### EXERCISE
Rewrite every line of the records below, substituting "violet diamond" for each occurrence of "purple diamond" and leaving everything else unchanged.

--- Start of EXERCISE INPUTS ---

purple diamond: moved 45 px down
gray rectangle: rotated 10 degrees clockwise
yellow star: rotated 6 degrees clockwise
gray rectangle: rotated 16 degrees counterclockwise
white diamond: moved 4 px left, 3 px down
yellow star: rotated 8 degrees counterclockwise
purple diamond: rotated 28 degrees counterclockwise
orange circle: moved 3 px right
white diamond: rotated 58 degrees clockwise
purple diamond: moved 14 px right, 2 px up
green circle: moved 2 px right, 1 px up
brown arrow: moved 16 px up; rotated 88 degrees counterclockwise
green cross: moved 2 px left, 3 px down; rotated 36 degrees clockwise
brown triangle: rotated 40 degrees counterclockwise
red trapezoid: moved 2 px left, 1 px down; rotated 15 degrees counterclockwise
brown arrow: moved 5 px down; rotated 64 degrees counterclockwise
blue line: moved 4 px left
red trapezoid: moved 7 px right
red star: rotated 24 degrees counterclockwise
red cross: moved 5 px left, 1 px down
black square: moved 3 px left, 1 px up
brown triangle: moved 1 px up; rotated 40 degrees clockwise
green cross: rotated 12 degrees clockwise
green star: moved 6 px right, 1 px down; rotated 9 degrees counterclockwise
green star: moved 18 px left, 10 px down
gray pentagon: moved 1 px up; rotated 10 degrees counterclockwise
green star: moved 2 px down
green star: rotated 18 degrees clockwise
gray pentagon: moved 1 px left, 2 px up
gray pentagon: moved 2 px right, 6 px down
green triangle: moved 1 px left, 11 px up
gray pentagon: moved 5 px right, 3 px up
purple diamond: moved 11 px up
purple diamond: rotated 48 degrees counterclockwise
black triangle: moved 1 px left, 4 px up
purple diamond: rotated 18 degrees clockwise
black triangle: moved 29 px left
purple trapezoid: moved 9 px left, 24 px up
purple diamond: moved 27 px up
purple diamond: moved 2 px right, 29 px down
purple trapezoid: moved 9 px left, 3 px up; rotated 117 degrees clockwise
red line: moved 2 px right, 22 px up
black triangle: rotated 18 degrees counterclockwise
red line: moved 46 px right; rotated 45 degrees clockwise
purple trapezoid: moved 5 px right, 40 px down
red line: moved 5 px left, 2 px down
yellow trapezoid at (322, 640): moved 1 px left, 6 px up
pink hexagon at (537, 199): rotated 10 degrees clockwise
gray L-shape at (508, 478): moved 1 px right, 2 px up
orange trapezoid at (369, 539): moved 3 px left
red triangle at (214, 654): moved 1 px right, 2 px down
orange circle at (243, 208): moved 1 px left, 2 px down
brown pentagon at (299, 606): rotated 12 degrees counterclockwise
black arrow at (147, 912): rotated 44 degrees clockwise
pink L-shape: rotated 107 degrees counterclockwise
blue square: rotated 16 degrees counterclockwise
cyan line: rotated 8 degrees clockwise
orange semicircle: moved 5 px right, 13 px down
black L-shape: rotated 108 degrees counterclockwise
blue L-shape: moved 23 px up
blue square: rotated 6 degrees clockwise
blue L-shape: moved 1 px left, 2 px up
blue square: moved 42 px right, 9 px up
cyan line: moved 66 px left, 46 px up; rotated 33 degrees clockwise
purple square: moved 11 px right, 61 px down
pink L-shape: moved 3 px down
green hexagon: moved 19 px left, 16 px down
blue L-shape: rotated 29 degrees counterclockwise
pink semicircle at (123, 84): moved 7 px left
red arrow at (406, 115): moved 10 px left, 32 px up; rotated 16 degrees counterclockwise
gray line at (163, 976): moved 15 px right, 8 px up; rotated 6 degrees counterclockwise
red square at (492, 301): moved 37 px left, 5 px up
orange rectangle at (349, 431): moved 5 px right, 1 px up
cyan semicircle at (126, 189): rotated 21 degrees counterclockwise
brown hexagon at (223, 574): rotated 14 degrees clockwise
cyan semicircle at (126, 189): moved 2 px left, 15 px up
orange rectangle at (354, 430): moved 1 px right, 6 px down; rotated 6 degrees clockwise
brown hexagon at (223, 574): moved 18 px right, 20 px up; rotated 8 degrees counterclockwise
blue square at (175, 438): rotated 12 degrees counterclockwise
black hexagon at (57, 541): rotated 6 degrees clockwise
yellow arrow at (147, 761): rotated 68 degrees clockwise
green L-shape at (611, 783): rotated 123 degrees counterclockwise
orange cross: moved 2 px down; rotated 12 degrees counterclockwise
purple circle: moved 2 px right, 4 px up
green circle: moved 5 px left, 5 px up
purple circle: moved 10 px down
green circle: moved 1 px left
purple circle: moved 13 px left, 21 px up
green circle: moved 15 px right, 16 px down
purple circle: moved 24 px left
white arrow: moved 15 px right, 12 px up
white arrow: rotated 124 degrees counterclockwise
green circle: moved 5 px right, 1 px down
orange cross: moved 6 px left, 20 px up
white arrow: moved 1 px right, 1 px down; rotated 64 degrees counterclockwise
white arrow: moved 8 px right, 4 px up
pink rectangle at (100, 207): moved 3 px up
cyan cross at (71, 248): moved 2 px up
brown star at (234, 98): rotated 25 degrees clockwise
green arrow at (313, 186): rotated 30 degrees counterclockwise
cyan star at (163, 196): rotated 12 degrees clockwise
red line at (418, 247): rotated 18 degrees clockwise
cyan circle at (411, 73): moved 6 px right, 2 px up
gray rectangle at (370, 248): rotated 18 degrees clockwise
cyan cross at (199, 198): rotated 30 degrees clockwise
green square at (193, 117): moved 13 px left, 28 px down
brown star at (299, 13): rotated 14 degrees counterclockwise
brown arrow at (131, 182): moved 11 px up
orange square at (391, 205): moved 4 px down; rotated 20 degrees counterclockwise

--- End of EXERCISE INPUTS ---

### ANSWER TO THE TASK
violet diamond: moved 45 px down
gray rectangle: rotated 10 degrees clockwise
yellow star: rotated 6 degrees clockwise
gray rectangle: rotated 16 degrees counterclockwise
white diamond: moved 4 px left, 3 px down
yellow star: rotated 8 degrees counterclockwise
violet diamond: rotated 28 degrees counterclockwise
orange circle: moved 3 px right
white diamond: rotated 58 degrees clockwise
violet diamond: moved 14 px right, 2 px up
green circle: moved 2 px right, 1 px up
brown arrow: moved 16 px up; rotated 88 degrees counterclockwise
green cross: moved 2 px left, 3 px down; rotated 36 degrees clockwise
brown triangle: rotated 40 degrees counterclockwise
red trapezoid: moved 2 px left, 1 px down; rotated 15 degrees counterclockwise
brown arrow: moved 5 px down; rotated 64 degrees counterclockwise
blue line: moved 4 px left
red trapezoid: moved 7 px right
red star: rotated 24 degrees counterclockwise
red cross: moved 5 px left, 1 px down
black square: moved 3 px left, 1 px up
brown triangle: moved 1 px up; rotated 40 degrees clockwise
green cross: rotated 12 degrees clockwise
green star: moved 6 px right, 1 px down; rotated 9 degrees counterclockwise
green star: moved 18 px left, 10 px down
gray pentagon: moved 1 px up; rotated 10 degrees counterclockwise
green star: moved 2 px down
green star: rotated 18 degrees clockwise
gray pentagon: moved 1 px left, 2 px up
gray pentagon: moved 2 px right, 6 px down
green triangle: moved 1 px left, 11 px up
gray pentagon: moved 5 px right, 3 px up
violet diamond: moved 11 px up
violet diamond: rotated 48 degrees counterclockwise
black triangle: moved 1 px left, 4 px up
violet diamond: rotated 18 degrees clockwise
black triangle: moved 29 px left
purple trapezoid: moved 9 px left, 24 px up
violet diamond: moved 27 px up
violet diamond: moved 2 px right, 29 px down
purple trapezoid: moved 9 px left, 3 px up; rotated 117 degrees clockwise
red line: moved 2 px right, 22 px up
black triangle: rotated 18 degrees counterclockwise
red line: moved 46 px right; rotated 45 degrees clockwise
purple trapezoid: moved 5 px right, 40 px down
red line: moved 5 px left, 2 px down
yellow trapezoid at (322, 640): moved 1 px left, 6 px up
pink hexagon at (537, 199): rotated 10 degrees clockwise
gray L-shape at (508, 478): moved 1 px right, 2 px up
orange trapezoid at (369, 539): moved 3 px left
red triangle at (214, 654): moved 1 px right, 2 px down
orange circle at (243, 208): moved 1 px left, 2 px down
brown pentagon at (299, 606): rotated 12 degrees counterclockwise
black arrow at (147, 912): rotated 44 degrees clockwise
pink L-shape: rotated 107 degrees counterclockwise
blue square: rotated 16 degrees counterclockwise
cyan line: rotated 8 degrees clockwise
orange semicircle: moved 5 px right, 13 px down
black L-shape: rotated 108 degrees counterclockwise
blue L-shape: moved 23 px up
blue square: rotated 6 degrees clockwise
blue L-shape: moved 1 px left, 2 px up
blue square: moved 42 px right, 9 px up
cyan line: moved 66 px left, 46 px up; rotated 33 degrees clockwise
purple square: moved 11 px right, 61 px down
pink L-shape: moved 3 px down
green hexagon: moved 19 px left, 16 px down
blue L-shape: rotated 29 degrees counterclockwise
pink semicircle at (123, 84): moved 7 px left
red arrow at (406, 115): moved 10 px left, 32 px up; rotated 16 degrees counterclockwise
gray line at (163, 976): moved 15 px right, 8 px up; rotated 6 degrees counterclockwise
red square at (492, 301): moved 37 px left, 5 px up
orange rectangle at (349, 431): moved 5 px right, 1 px up
cyan semicircle at (126, 189): rotated 21 degrees counterclockwise
brown hexagon at (223, 574): rotated 14 degrees clockwise
cyan semicircle at (126, 189): moved 2 px left, 15 px up
orange rectangle at (354, 430): moved 1 px right, 6 px down; rotated 6 degrees clockwise
brown hexagon at (223, 574): moved 18 px right, 20 px up; rotated 8 degrees counterclockwise
blue square at (175, 438): rotated 12 degrees counterclockwise
black hexagon at (57, 541): rotated 6 degrees clockwise
yellow arrow at (147, 761): rotated 68 degrees clockwise
green L-shape at (611, 783): rotated 123 degrees counterclockwise
orange cross: moved 2 px down; rotated 12 degrees counterclockwise
purple circle: moved 2 px right, 4 px up
green circle: moved 5 px left, 5 px up
purple circle: moved 10 px down
green circle: moved 1 px left
purple circle: moved 13 px left, 21 px up
green circle: moved 15 px right, 16 px down
purple circle: moved 24 px left
white arrow: moved 15 px right, 12 px up
white arrow: rotated 124 degrees counterclockwise
green circle: moved 5 px right, 1 px down
orange cross: moved 6 px left, 20 px up
white arrow: moved 1 px right, 1 px down; rotated 64 degrees counterclockwise
white arrow: moved 8 px right, 4 px up
pink rectangle at (100, 207): moved 3 px up
cyan cross at (71, 248): moved 2 px up
brown star at (234, 98): rotated 25 degrees clockwise
green arrow at (313, 186): rotated 30 degrees counterclockwise
cyan star at (163, 196): rotated 12 degrees clockwise
red line at (418, 247): rotated 18 degrees clockwise
cyan circle at (411, 73): moved 6 px right, 2 px up
gray rectangle at (370, 248): rotated 18 degrees clockwise
cyan cross at (199, 198): rotated 30 degrees clockwise
green square at (193, 117): moved 13 px left, 28 px down
brown star at (299, 13): rotated 14 degrees counterclockwise
brown arrow at (131, 182): moved 11 px up
orange square at (391, 205): moved 4 px down; rotated 20 degrees counterclockwise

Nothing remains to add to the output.